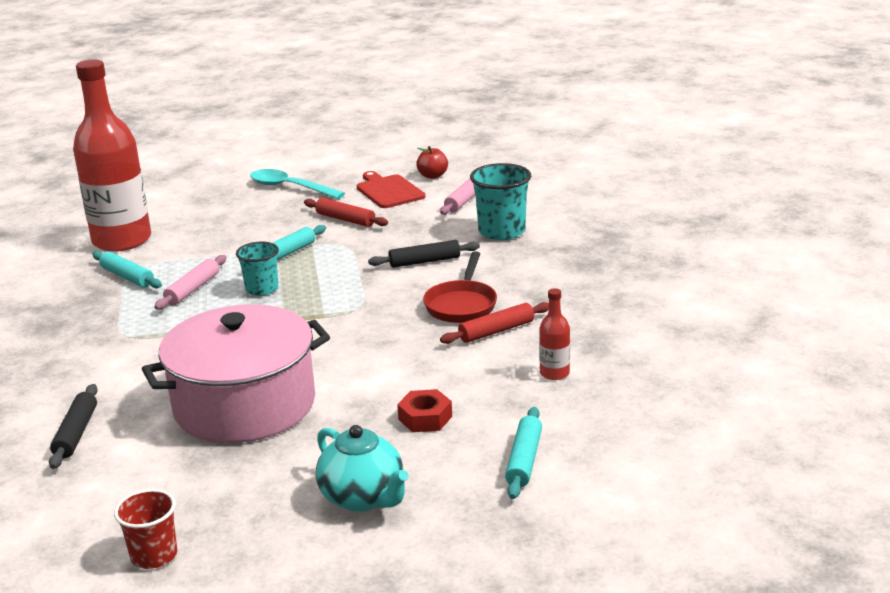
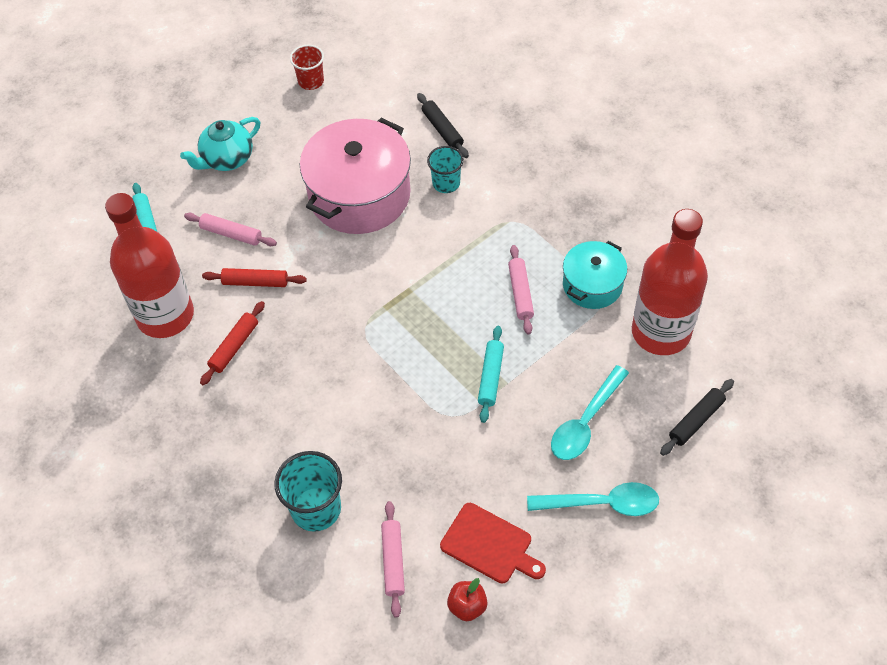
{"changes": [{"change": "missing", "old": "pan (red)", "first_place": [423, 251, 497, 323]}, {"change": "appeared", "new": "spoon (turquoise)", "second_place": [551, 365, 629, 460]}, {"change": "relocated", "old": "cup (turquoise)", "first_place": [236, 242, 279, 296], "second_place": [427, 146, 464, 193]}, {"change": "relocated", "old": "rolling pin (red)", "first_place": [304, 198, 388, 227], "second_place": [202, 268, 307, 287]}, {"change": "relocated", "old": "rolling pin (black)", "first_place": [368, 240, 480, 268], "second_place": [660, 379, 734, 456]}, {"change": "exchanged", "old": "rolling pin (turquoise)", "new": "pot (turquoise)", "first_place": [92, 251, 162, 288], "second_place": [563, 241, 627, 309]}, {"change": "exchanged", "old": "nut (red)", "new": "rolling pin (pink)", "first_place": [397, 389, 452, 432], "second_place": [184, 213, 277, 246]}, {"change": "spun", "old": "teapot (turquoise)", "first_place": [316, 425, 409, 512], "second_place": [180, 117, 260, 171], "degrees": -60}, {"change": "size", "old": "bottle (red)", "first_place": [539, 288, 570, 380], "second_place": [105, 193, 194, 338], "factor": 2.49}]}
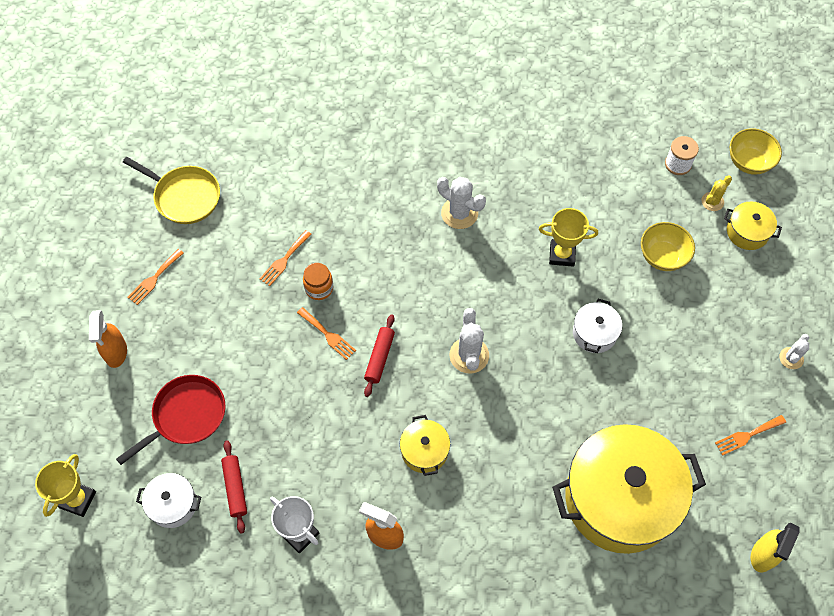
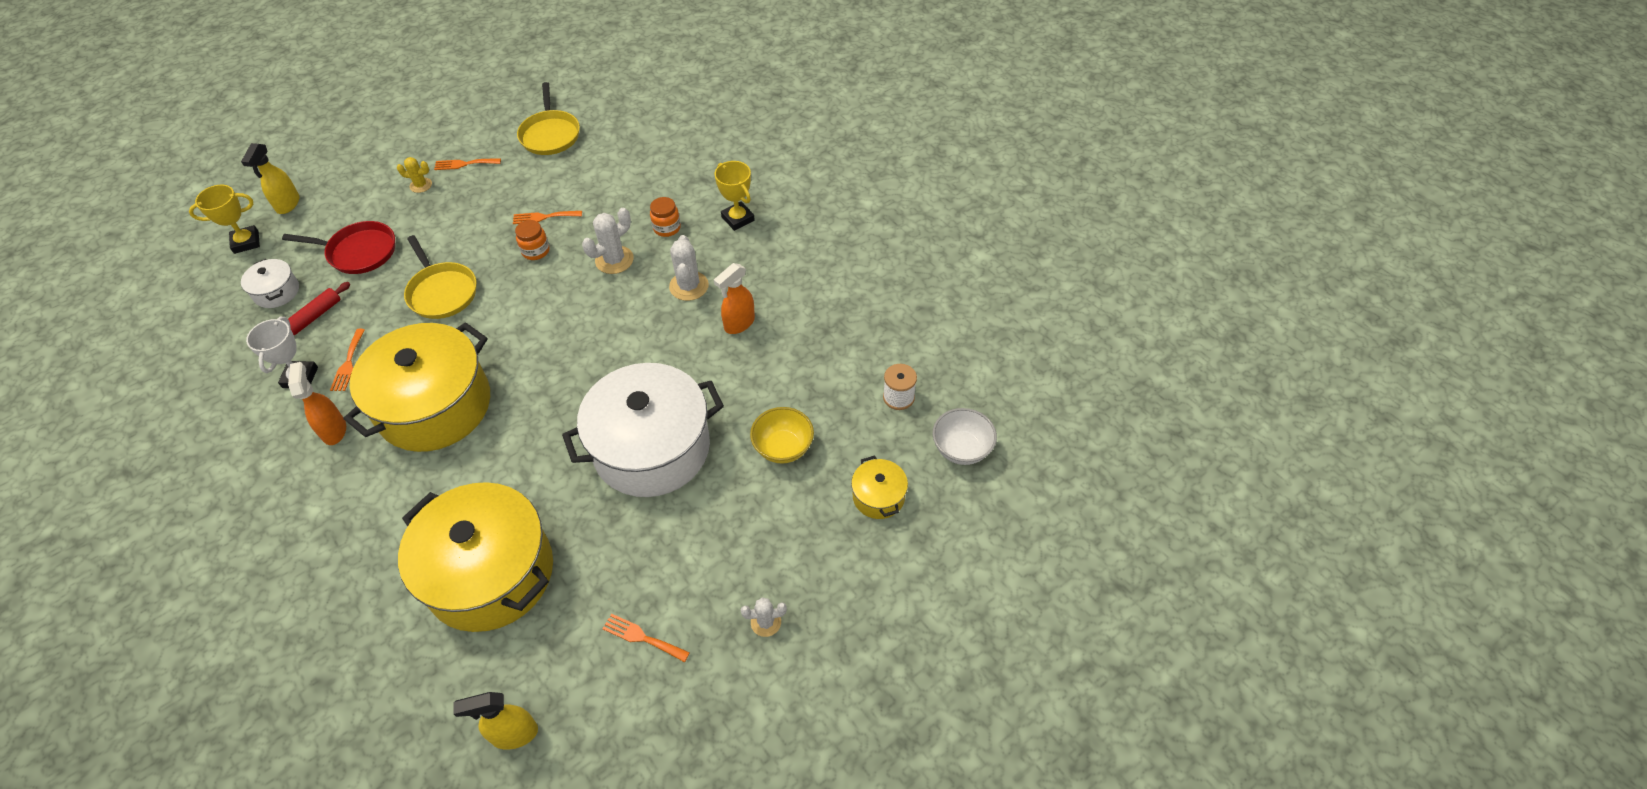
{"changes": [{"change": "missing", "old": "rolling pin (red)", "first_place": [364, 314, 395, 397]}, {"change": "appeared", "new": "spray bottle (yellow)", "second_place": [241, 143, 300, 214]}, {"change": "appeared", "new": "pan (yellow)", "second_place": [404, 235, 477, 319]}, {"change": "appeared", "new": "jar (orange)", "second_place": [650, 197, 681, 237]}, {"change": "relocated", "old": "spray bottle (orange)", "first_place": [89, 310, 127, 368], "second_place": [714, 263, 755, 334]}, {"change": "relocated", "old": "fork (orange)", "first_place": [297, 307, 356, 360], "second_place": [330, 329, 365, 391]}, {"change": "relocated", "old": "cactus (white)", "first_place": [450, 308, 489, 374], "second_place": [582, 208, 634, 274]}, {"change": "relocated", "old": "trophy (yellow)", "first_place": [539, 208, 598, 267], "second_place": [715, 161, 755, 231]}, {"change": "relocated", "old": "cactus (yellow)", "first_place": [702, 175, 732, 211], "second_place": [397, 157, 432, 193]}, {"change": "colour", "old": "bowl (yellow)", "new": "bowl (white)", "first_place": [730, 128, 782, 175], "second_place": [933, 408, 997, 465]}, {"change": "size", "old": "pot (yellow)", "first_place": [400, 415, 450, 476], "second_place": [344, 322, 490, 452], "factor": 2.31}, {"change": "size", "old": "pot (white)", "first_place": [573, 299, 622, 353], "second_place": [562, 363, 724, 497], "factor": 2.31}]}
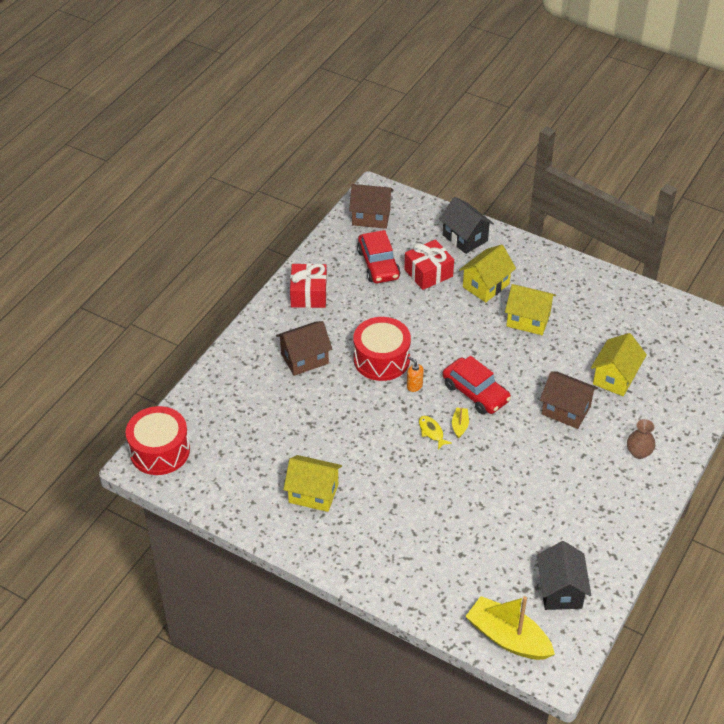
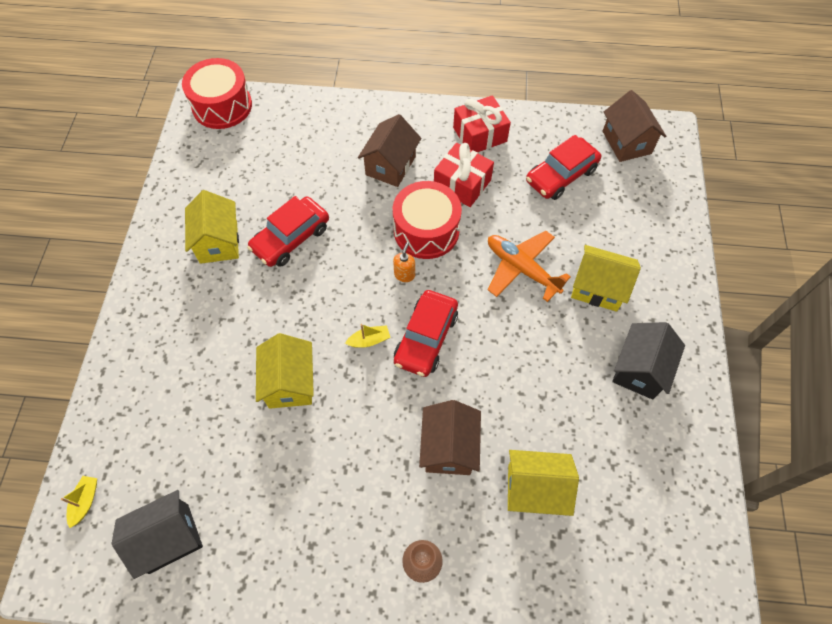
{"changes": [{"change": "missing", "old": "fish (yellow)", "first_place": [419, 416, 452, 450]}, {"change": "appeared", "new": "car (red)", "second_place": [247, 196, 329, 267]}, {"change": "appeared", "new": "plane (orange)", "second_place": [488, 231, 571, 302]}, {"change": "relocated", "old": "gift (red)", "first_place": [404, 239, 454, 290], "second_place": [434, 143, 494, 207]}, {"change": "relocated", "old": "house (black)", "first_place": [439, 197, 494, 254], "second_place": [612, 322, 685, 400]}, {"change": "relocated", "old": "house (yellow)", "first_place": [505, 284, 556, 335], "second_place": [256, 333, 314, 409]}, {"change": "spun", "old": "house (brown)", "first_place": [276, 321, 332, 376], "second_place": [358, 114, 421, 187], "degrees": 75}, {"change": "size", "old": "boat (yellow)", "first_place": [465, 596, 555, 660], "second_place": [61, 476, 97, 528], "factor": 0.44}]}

- - -

(EXERCISE DETAILS) Keep the pictures out while you retype all of the data above exactly as it appears.

(EXERCISE RESULT)
{"changes": [{"change": "missing", "old": "pan (red)", "first_place": [423, 251, 497, 323]}, {"change": "appeared", "new": "spoon (turquoise)", "second_place": [551, 365, 629, 460]}, {"change": "relocated", "old": "cup (turquoise)", "first_place": [236, 242, 279, 296], "second_place": [427, 146, 464, 193]}, {"change": "relocated", "old": "rolling pin (red)", "first_place": [304, 198, 388, 227], "second_place": [202, 268, 307, 287]}, {"change": "relocated", "old": "rolling pin (black)", "first_place": [368, 240, 480, 268], "second_place": [660, 379, 734, 456]}, {"change": "exchanged", "old": "rolling pin (turquoise)", "new": "pot (turquoise)", "first_place": [92, 251, 162, 288], "second_place": [563, 241, 627, 309]}, {"change": "exchanged", "old": "nut (red)", "new": "rolling pin (pink)", "first_place": [397, 389, 452, 432], "second_place": [184, 213, 277, 246]}, {"change": "spun", "old": "teapot (turquoise)", "first_place": [316, 425, 409, 512], "second_place": [180, 117, 260, 171], "degrees": -60}, {"change": "size", "old": "bottle (red)", "first_place": [539, 288, 570, 380], "second_place": [105, 193, 194, 338], "factor": 2.49}]}
{"changes": [{"change": "missing", "old": "rolling pin (red)", "first_place": [364, 314, 395, 397]}, {"change": "appeared", "new": "spray bottle (yellow)", "second_place": [241, 143, 300, 214]}, {"change": "appeared", "new": "pan (yellow)", "second_place": [404, 235, 477, 319]}, {"change": "appeared", "new": "jar (orange)", "second_place": [650, 197, 681, 237]}, {"change": "relocated", "old": "spray bottle (orange)", "first_place": [89, 310, 127, 368], "second_place": [714, 263, 755, 334]}, {"change": "relocated", "old": "fork (orange)", "first_place": [297, 307, 356, 360], "second_place": [330, 329, 365, 391]}, {"change": "relocated", "old": "cactus (white)", "first_place": [450, 308, 489, 374], "second_place": [582, 208, 634, 274]}, {"change": "relocated", "old": "trophy (yellow)", "first_place": [539, 208, 598, 267], "second_place": [715, 161, 755, 231]}, {"change": "relocated", "old": "cactus (yellow)", "first_place": [702, 175, 732, 211], "second_place": [397, 157, 432, 193]}, {"change": "colour", "old": "bowl (yellow)", "new": "bowl (white)", "first_place": [730, 128, 782, 175], "second_place": [933, 408, 997, 465]}, {"change": "size", "old": "pot (yellow)", "first_place": [400, 415, 450, 476], "second_place": [344, 322, 490, 452], "factor": 2.31}, {"change": "size", "old": "pot (white)", "first_place": [573, 299, 622, 353], "second_place": [562, 363, 724, 497], "factor": 2.31}]}
{"changes": [{"change": "missing", "old": "fish (yellow)", "first_place": [419, 416, 452, 450]}, {"change": "appeared", "new": "car (red)", "second_place": [247, 196, 329, 267]}, {"change": "appeared", "new": "plane (orange)", "second_place": [488, 231, 571, 302]}, {"change": "relocated", "old": "gift (red)", "first_place": [404, 239, 454, 290], "second_place": [434, 143, 494, 207]}, {"change": "relocated", "old": "house (black)", "first_place": [439, 197, 494, 254], "second_place": [612, 322, 685, 400]}, {"change": "relocated", "old": "house (yellow)", "first_place": [505, 284, 556, 335], "second_place": [256, 333, 314, 409]}, {"change": "spun", "old": "house (brown)", "first_place": [276, 321, 332, 376], "second_place": [358, 114, 421, 187], "degrees": 75}, {"change": "size", "old": "boat (yellow)", "first_place": [465, 596, 555, 660], "second_place": [61, 476, 97, 528], "factor": 0.44}]}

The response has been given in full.